Exercise: Scan the entries below, and for each line that includes the word "none", make a copy.

The input:
----------------------------------------

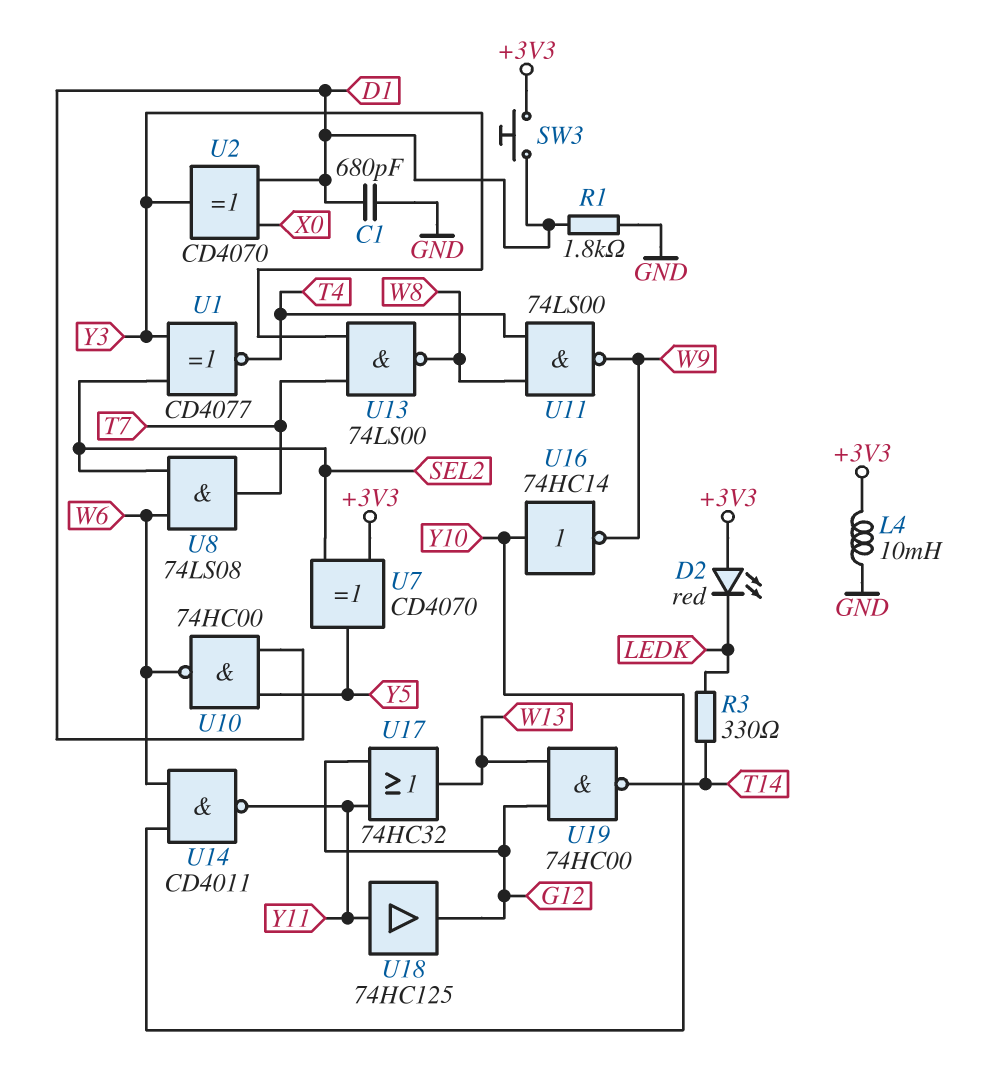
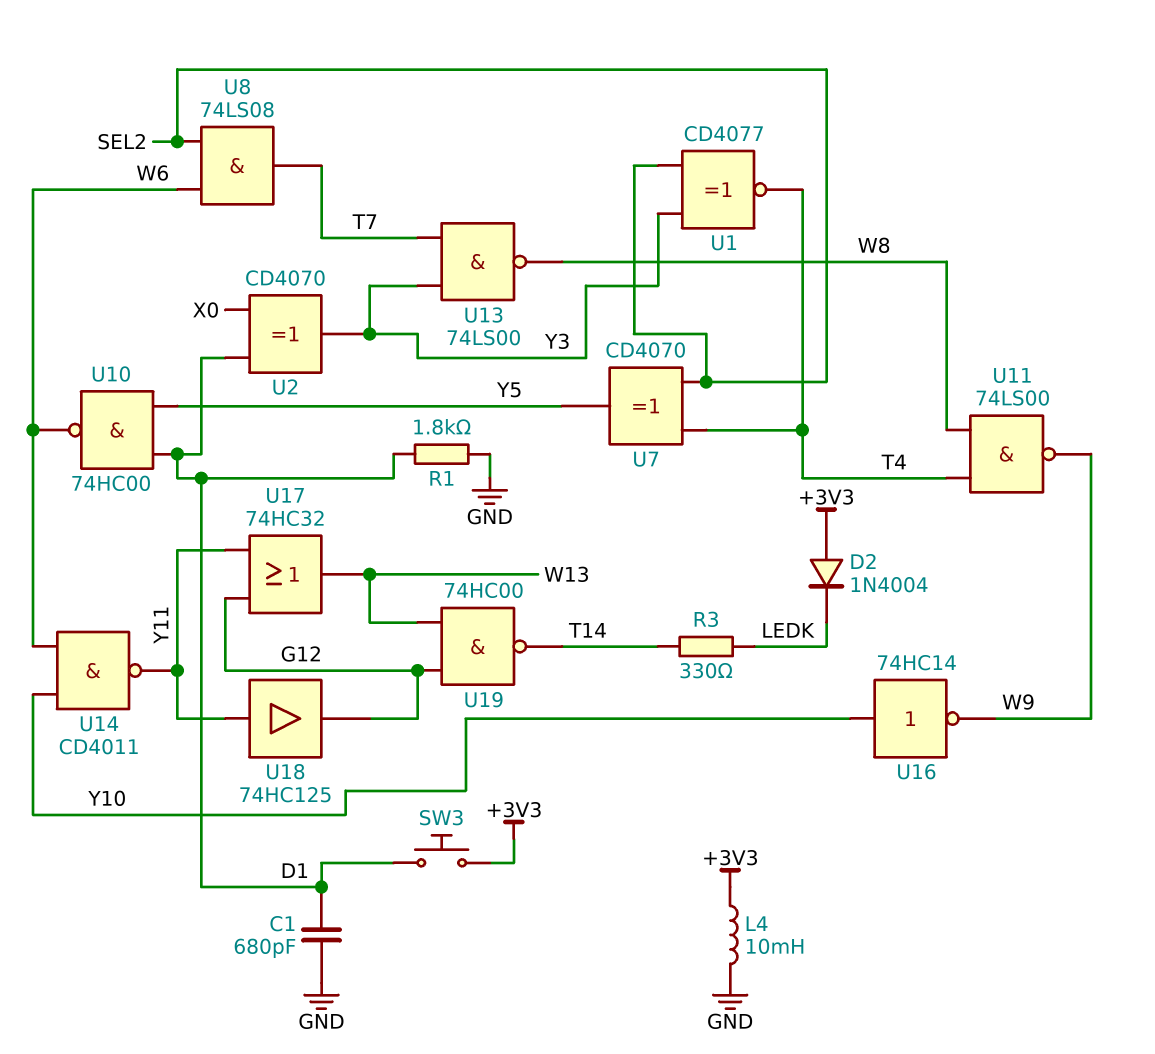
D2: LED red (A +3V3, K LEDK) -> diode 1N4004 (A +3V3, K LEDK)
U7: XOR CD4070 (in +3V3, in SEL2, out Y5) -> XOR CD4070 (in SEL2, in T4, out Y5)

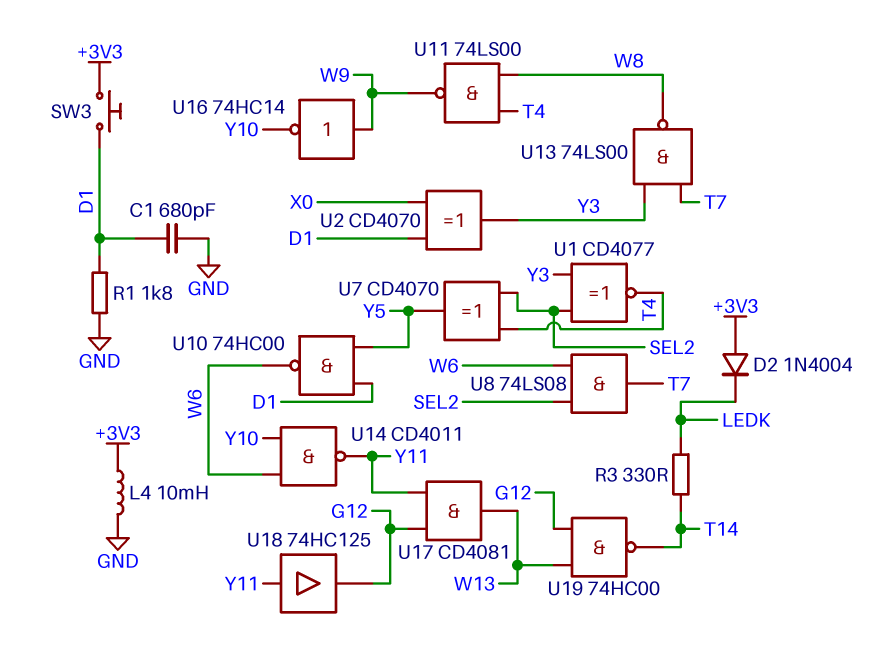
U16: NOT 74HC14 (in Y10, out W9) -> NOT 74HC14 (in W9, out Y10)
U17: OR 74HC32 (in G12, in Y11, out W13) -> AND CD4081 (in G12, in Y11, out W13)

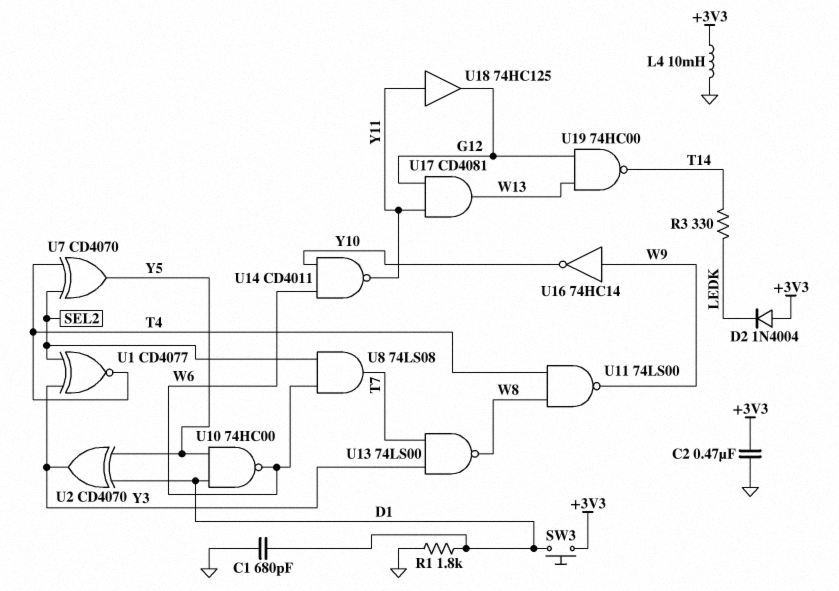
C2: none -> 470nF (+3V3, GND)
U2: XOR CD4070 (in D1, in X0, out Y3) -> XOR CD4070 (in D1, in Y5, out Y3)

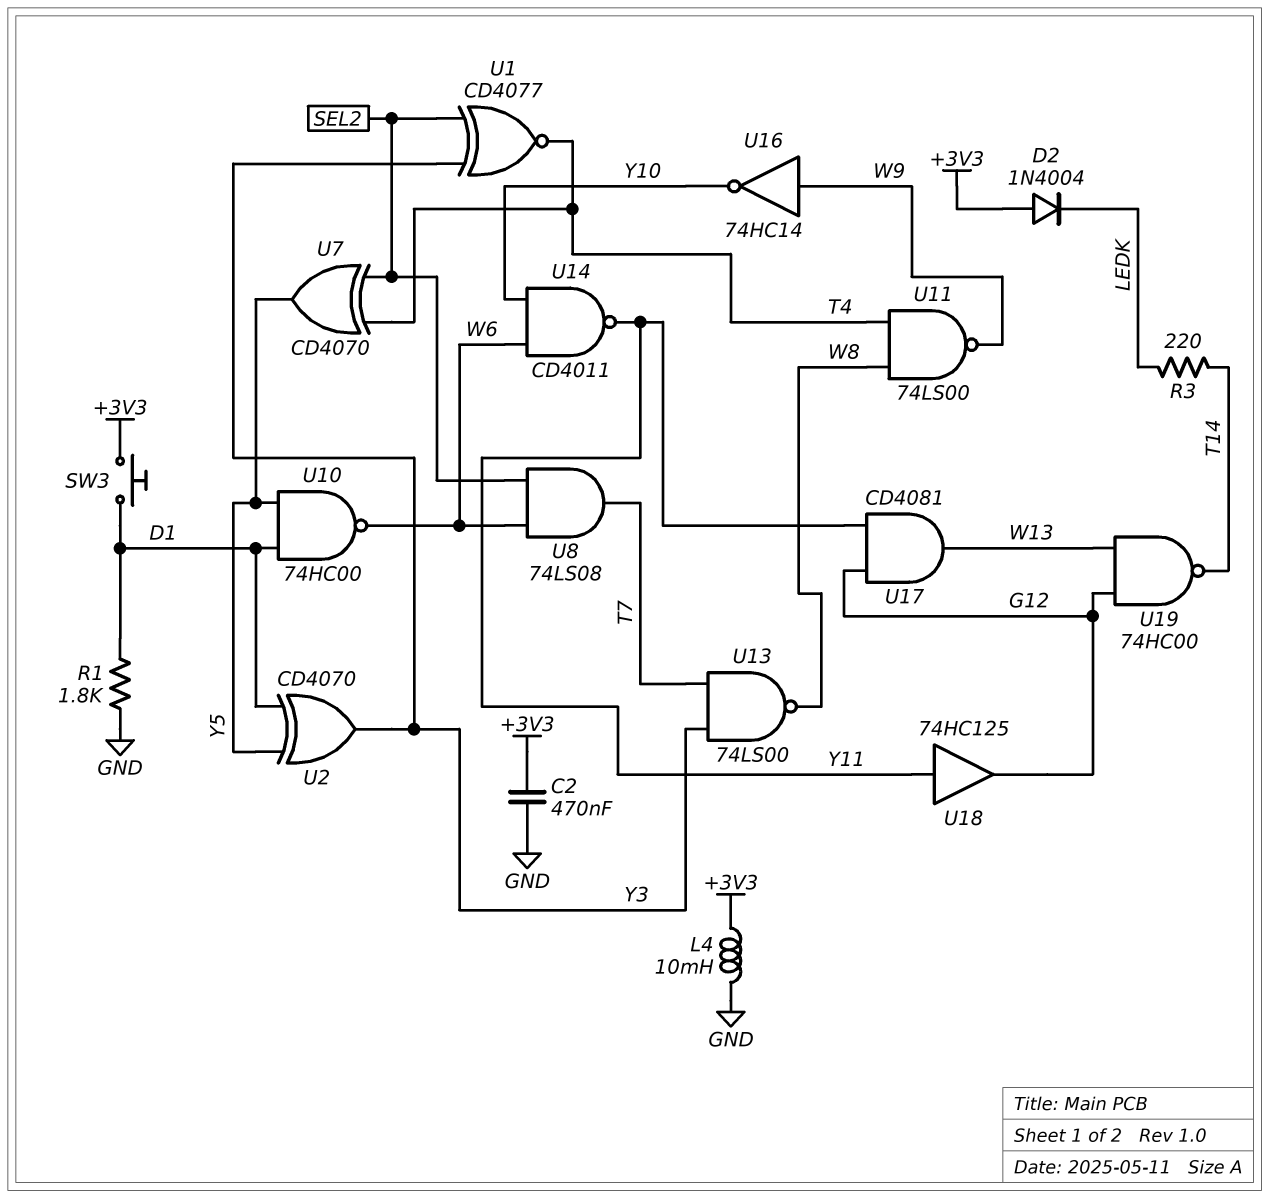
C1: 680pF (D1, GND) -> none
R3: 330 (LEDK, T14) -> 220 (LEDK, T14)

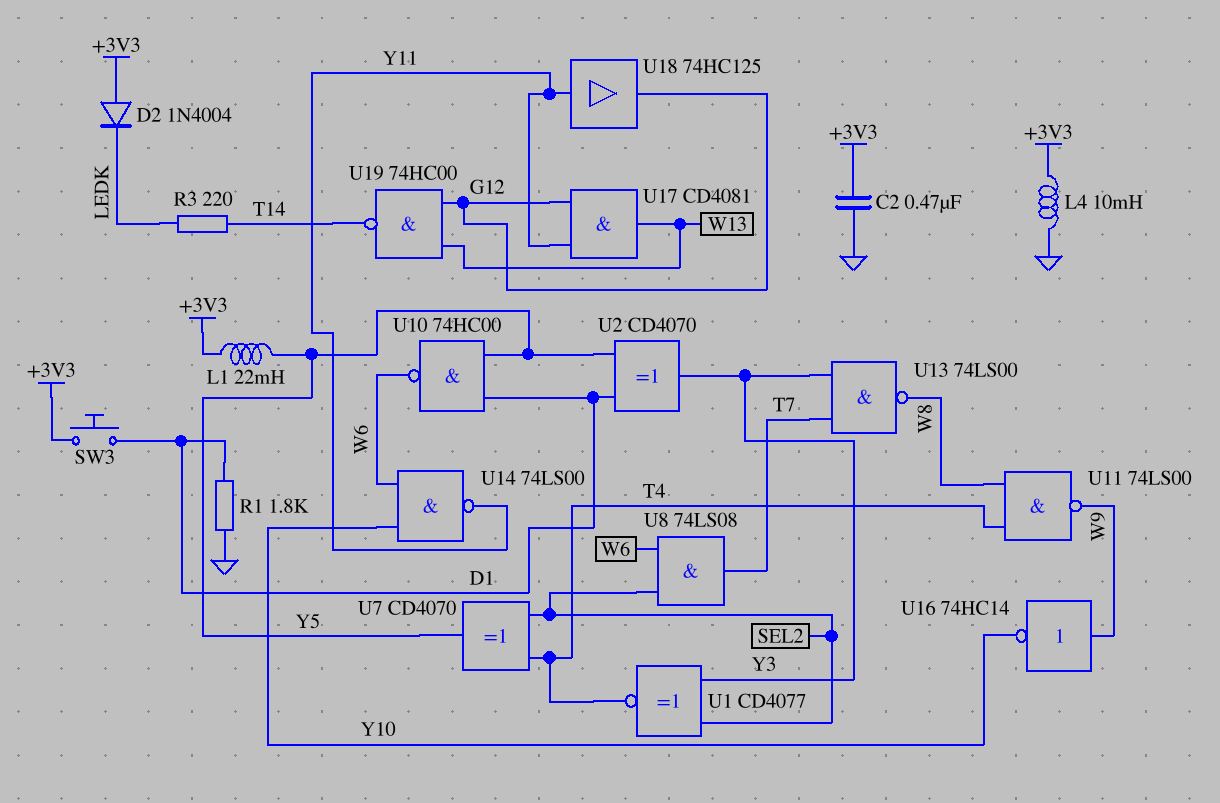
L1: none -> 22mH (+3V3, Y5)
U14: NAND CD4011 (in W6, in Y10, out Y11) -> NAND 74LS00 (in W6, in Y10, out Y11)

----------------------------------------

Answer box:
C2: none -> 470nF (+3V3, GND)
C1: 680pF (D1, GND) -> none
L1: none -> 22mH (+3V3, Y5)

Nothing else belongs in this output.